- Work to be completed: Scan the data that follows and count the lines with the string "black"; answer with the count alone.

- Dataset content:

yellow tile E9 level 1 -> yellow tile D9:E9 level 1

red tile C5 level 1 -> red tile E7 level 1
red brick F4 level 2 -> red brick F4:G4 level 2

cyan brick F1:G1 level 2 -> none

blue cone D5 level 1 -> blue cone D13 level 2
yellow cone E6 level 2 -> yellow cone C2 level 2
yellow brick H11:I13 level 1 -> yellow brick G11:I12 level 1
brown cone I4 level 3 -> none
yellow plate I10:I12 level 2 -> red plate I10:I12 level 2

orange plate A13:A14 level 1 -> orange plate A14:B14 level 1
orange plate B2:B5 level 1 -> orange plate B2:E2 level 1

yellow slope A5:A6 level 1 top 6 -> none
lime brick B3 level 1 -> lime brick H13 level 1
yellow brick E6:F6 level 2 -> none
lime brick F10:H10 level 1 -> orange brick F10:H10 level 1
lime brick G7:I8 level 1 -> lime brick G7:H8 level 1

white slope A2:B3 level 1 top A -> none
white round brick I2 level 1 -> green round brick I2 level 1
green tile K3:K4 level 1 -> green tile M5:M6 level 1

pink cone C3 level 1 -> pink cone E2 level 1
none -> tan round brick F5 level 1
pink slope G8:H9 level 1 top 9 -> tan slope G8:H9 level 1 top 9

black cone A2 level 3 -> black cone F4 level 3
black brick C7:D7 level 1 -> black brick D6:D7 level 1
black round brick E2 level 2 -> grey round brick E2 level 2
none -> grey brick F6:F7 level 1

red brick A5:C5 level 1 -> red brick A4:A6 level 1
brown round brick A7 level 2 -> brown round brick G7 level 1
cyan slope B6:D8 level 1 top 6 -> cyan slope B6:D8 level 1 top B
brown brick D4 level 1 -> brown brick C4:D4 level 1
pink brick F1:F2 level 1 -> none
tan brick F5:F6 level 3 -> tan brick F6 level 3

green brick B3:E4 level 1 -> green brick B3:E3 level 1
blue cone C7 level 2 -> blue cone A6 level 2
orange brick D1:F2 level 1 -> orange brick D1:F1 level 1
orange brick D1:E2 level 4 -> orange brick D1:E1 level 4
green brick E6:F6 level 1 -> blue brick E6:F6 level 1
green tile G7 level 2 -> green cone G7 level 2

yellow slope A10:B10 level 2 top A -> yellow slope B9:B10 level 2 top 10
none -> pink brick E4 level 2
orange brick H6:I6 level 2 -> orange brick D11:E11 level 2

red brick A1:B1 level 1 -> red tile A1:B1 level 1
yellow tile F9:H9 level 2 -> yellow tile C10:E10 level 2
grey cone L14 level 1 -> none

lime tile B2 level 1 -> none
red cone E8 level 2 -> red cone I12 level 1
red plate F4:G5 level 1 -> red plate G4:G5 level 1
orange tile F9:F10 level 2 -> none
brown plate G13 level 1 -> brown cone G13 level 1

- Response area: 3